**WHAT THIS TASK INVOLVES**:
Using only the entries below, copy exactly the lines that begin at the one with "blue rectangle: (36, 28) -> (50, 45), moved" and end at the one with "orange line: (493, 1261)", both included. Drop the pictures.

**DATA FOR THIS EXERCISE**:
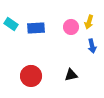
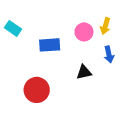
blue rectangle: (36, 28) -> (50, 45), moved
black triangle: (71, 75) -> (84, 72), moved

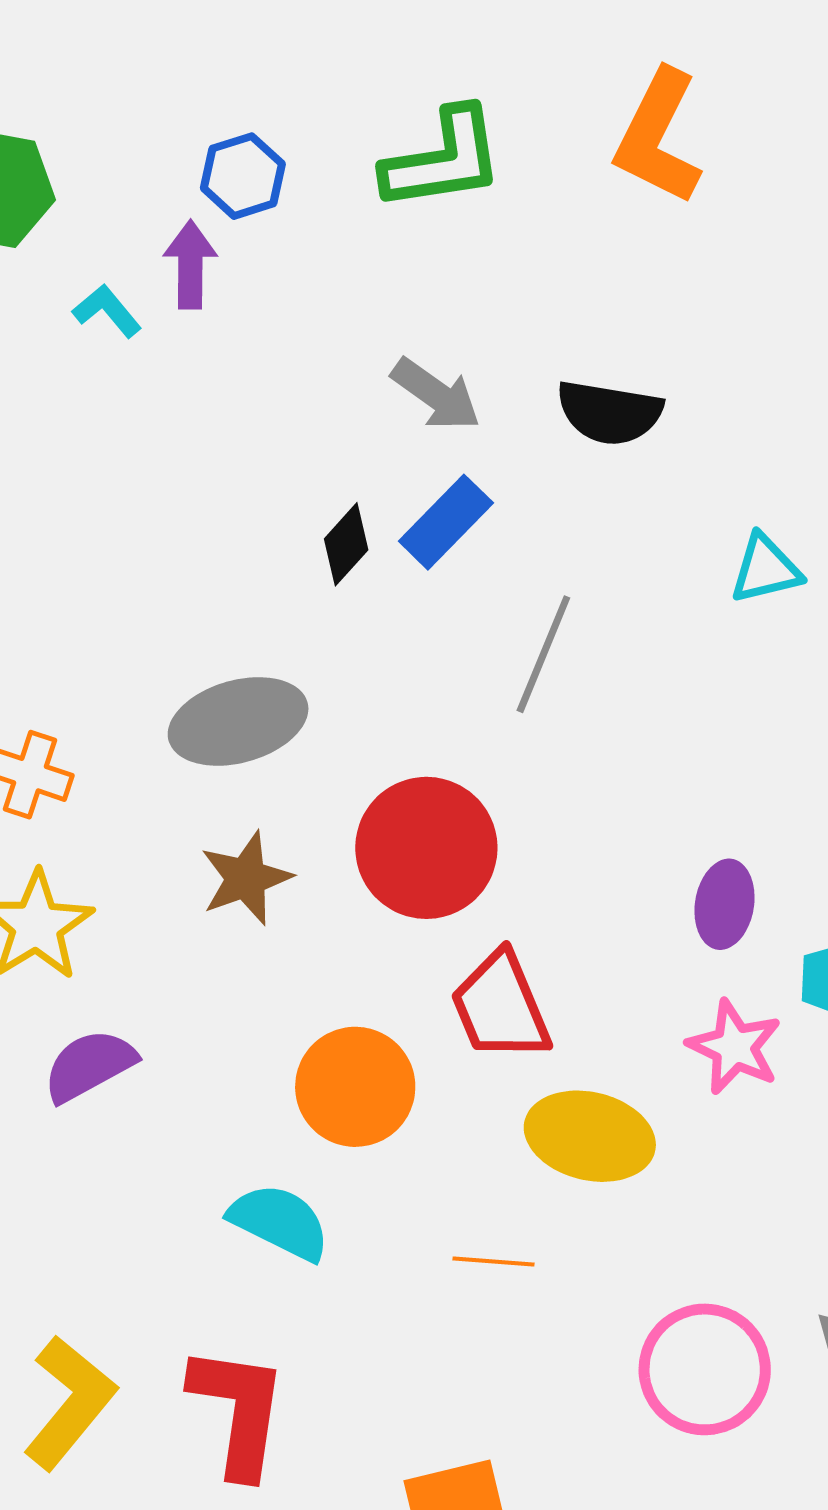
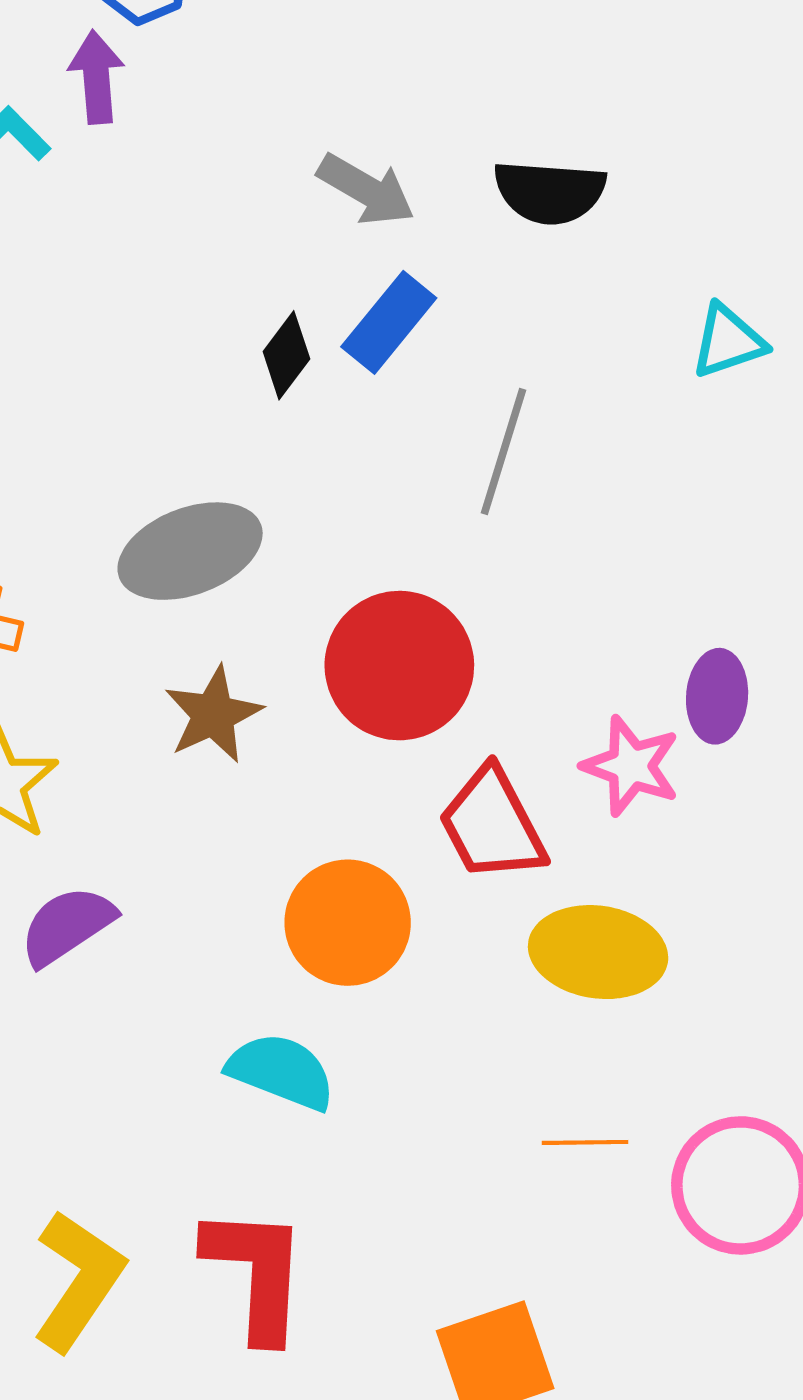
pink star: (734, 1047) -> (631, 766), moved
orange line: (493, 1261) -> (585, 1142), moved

...

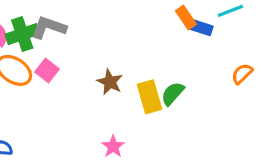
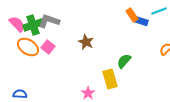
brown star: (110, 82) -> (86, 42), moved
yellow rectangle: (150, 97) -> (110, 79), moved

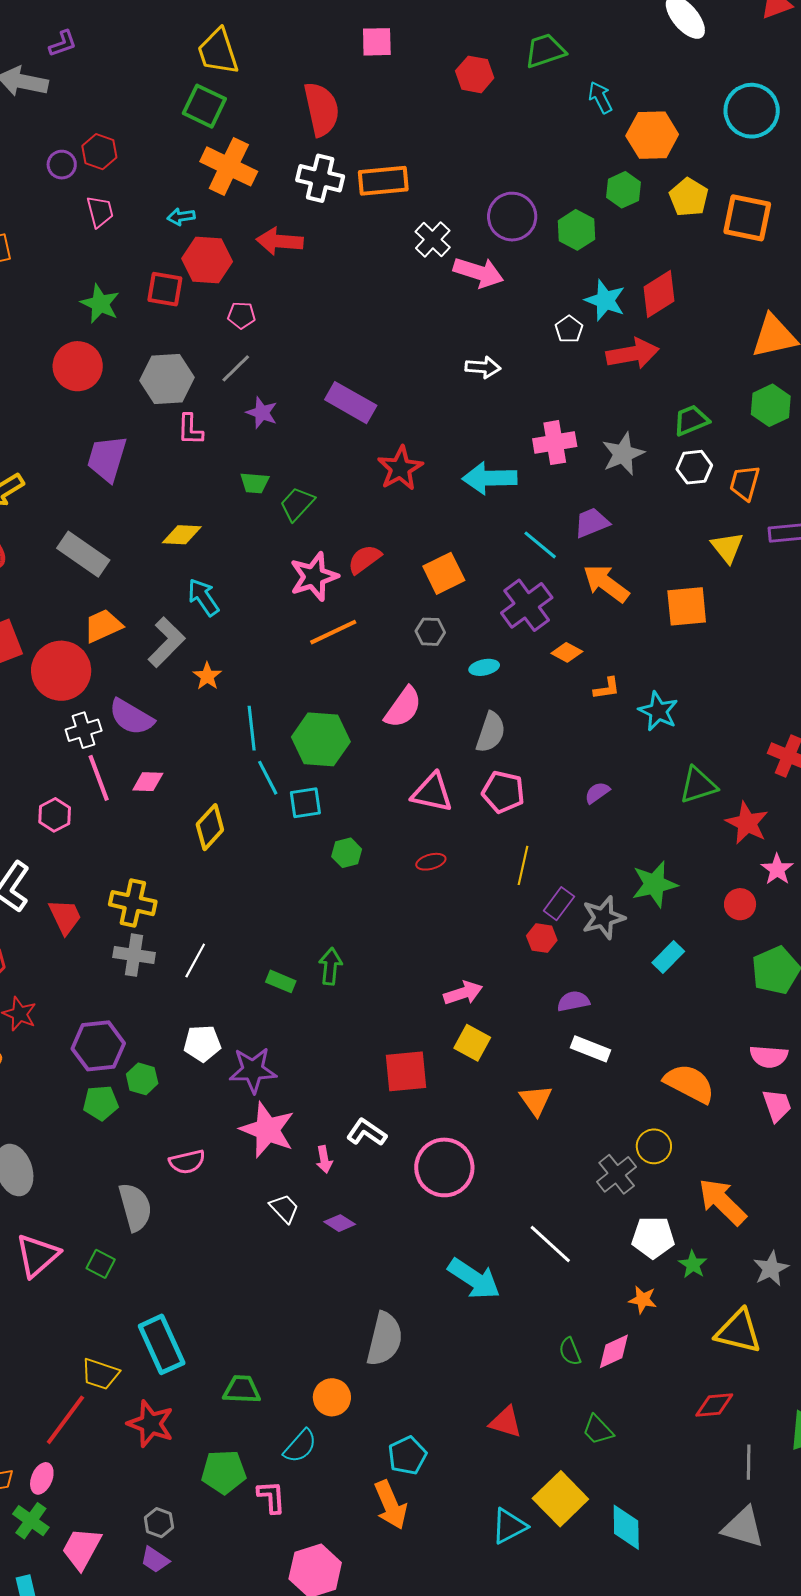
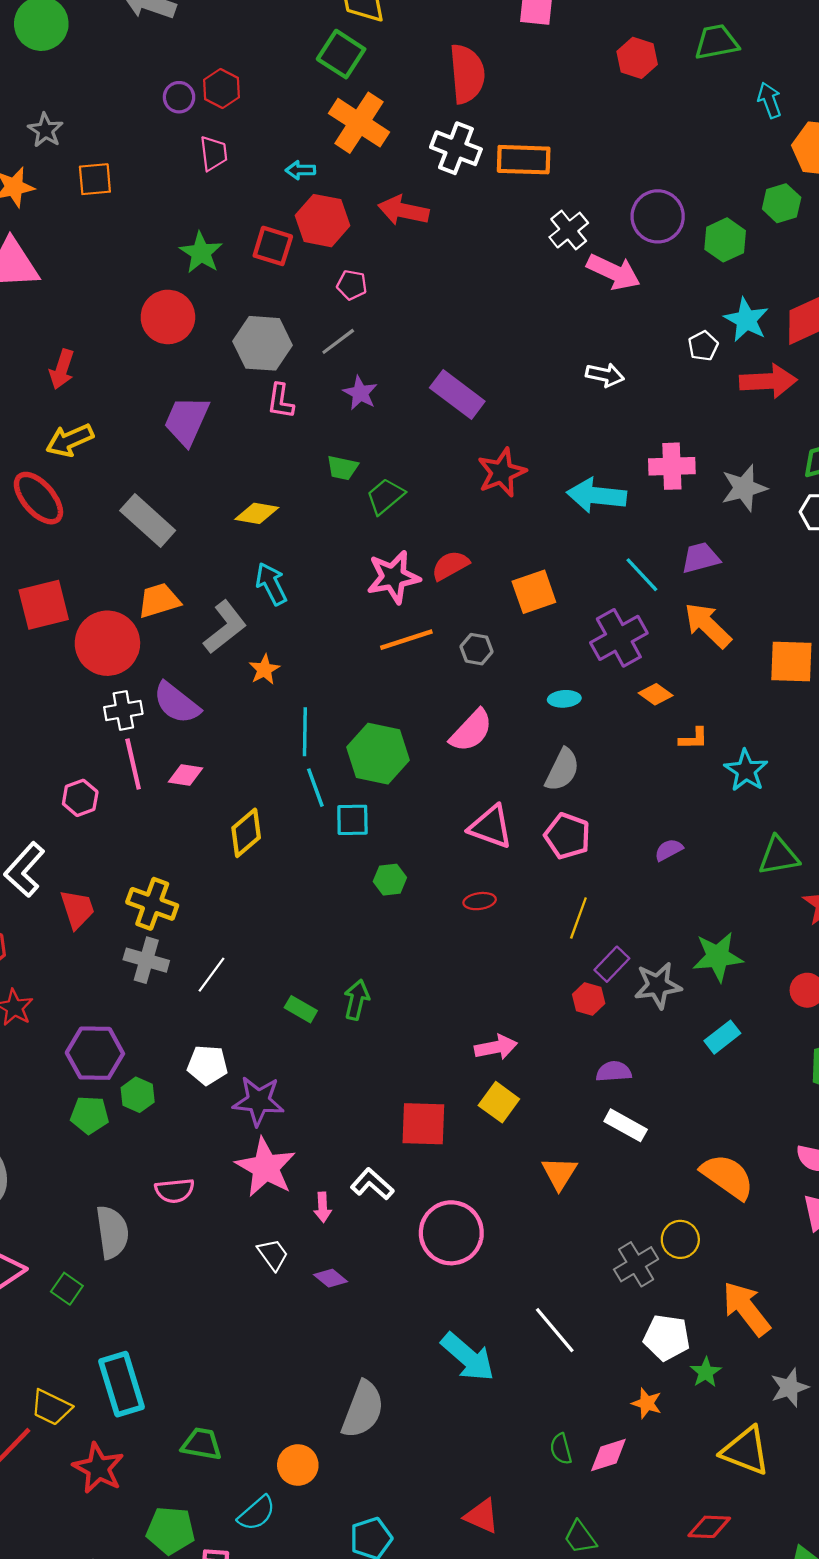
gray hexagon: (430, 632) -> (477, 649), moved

...

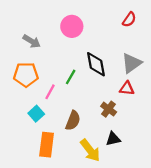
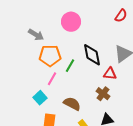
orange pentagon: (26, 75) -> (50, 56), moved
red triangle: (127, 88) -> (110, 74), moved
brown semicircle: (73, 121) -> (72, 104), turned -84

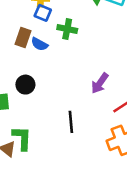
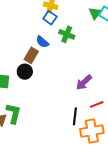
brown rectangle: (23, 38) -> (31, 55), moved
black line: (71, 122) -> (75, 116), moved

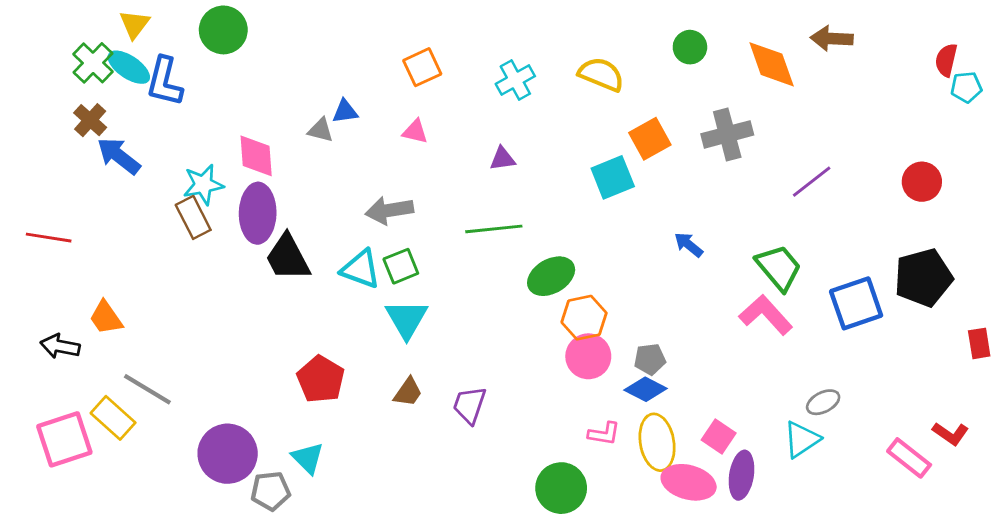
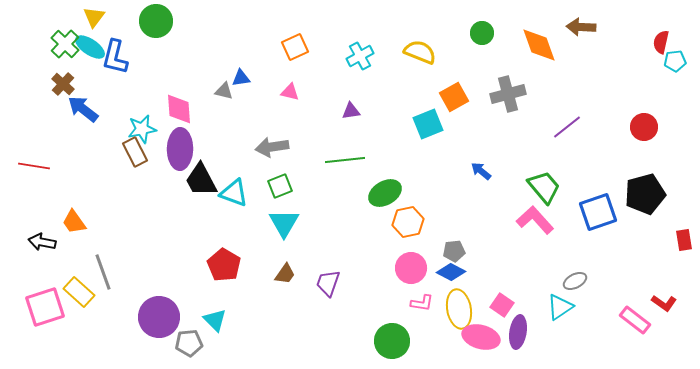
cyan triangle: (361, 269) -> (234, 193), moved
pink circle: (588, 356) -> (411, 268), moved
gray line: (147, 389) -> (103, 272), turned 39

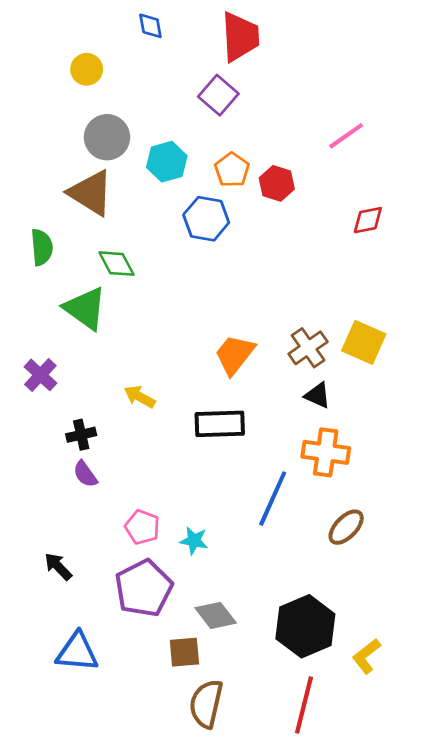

**SOLUTION TO THIS PROBLEM**:
blue rectangle: (36, 28) -> (50, 45), moved
black triangle: (71, 75) -> (84, 72), moved

pink star: (734, 1047) -> (631, 766), moved
orange line: (493, 1261) -> (585, 1142), moved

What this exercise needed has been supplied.